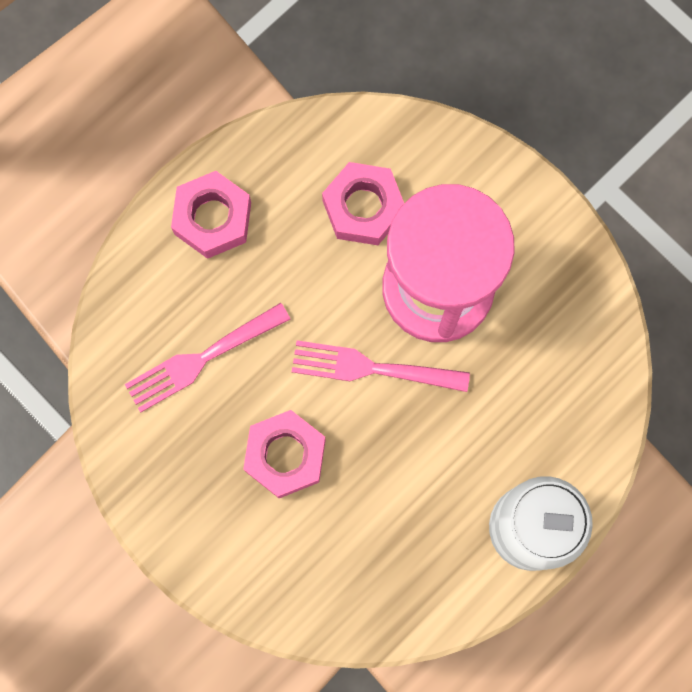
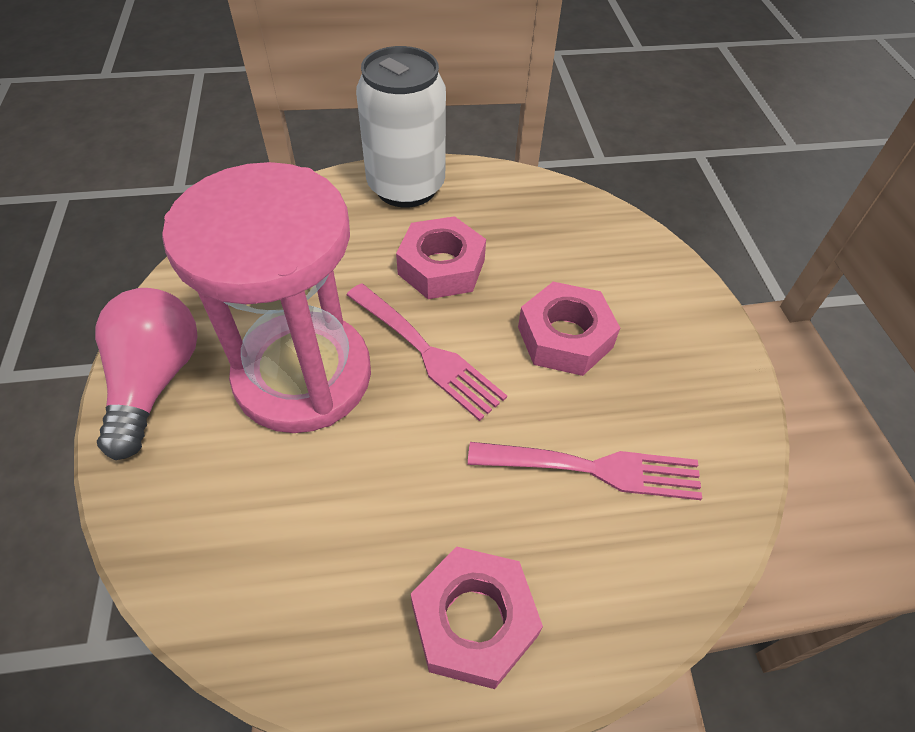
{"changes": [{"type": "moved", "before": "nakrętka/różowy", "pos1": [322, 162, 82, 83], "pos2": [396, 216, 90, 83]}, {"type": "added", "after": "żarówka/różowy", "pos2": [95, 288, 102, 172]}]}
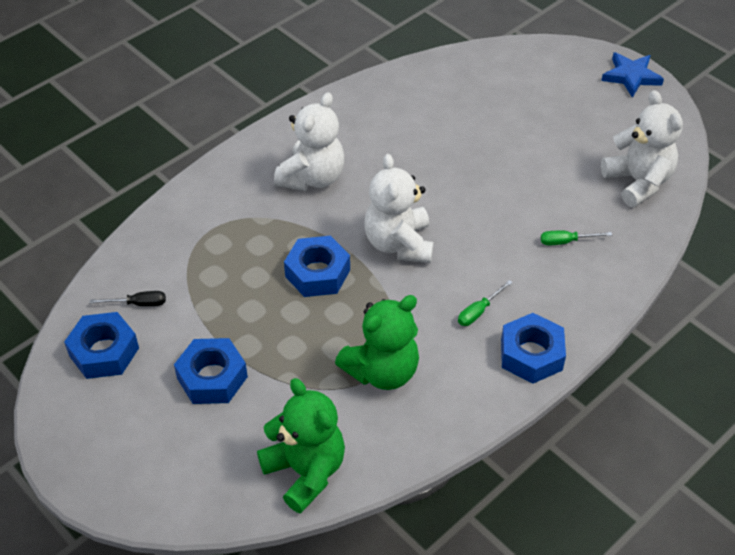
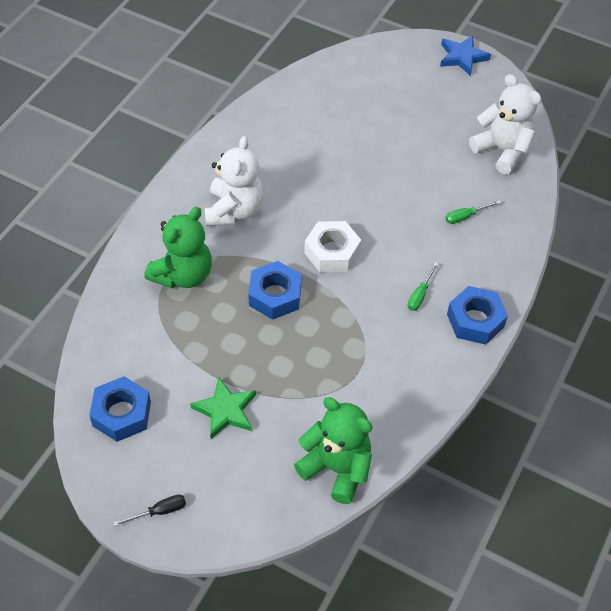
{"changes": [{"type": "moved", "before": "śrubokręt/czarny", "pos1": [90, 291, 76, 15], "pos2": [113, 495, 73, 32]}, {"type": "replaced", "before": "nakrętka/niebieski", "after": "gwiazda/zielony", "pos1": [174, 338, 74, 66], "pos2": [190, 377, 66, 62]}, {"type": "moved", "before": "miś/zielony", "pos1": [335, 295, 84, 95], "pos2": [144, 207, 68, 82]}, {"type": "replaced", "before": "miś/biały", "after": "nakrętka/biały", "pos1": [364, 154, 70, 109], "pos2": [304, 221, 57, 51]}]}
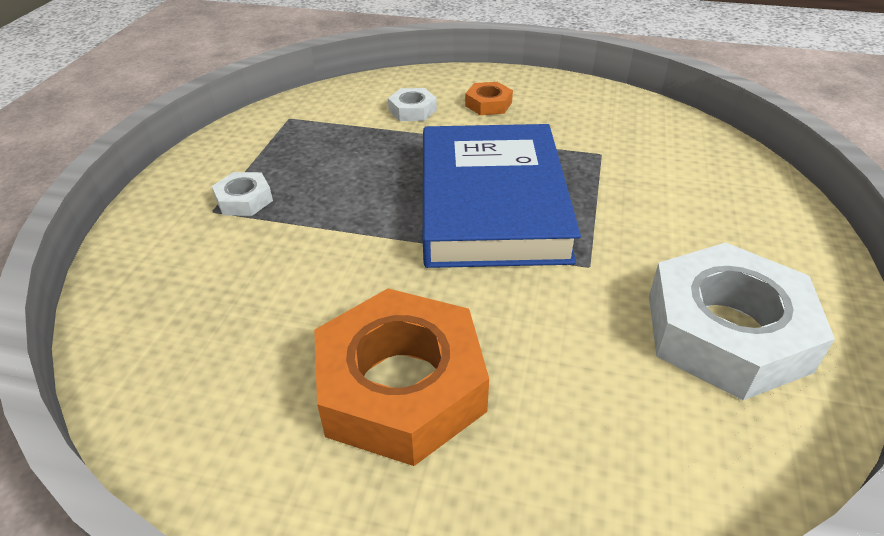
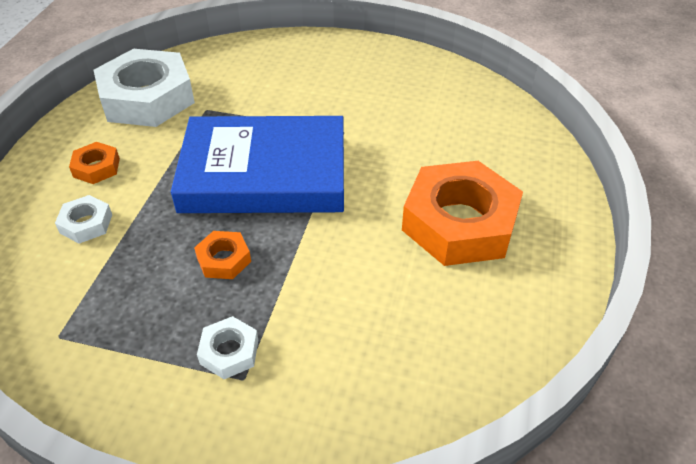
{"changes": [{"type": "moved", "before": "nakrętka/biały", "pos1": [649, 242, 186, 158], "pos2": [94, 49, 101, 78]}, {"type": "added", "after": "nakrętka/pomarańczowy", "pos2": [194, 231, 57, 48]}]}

· · · · ·

● Your instructions
Give back the material above exactly, but without its images.

● Exercise result
{"changes": [{"type": "moved", "before": "nakrętka/różowy", "pos1": [322, 162, 82, 83], "pos2": [396, 216, 90, 83]}, {"type": "added", "after": "żarówka/różowy", "pos2": [95, 288, 102, 172]}]}
{"changes": [{"type": "moved", "before": "śrubokręt/czarny", "pos1": [90, 291, 76, 15], "pos2": [113, 495, 73, 32]}, {"type": "replaced", "before": "nakrętka/niebieski", "after": "gwiazda/zielony", "pos1": [174, 338, 74, 66], "pos2": [190, 377, 66, 62]}, {"type": "moved", "before": "miś/zielony", "pos1": [335, 295, 84, 95], "pos2": [144, 207, 68, 82]}, {"type": "replaced", "before": "miś/biały", "after": "nakrętka/biały", "pos1": [364, 154, 70, 109], "pos2": [304, 221, 57, 51]}]}
{"changes": [{"type": "moved", "before": "nakrętka/biały", "pos1": [649, 242, 186, 158], "pos2": [94, 49, 101, 78]}, {"type": "added", "after": "nakrętka/pomarańczowy", "pos2": [194, 231, 57, 48]}]}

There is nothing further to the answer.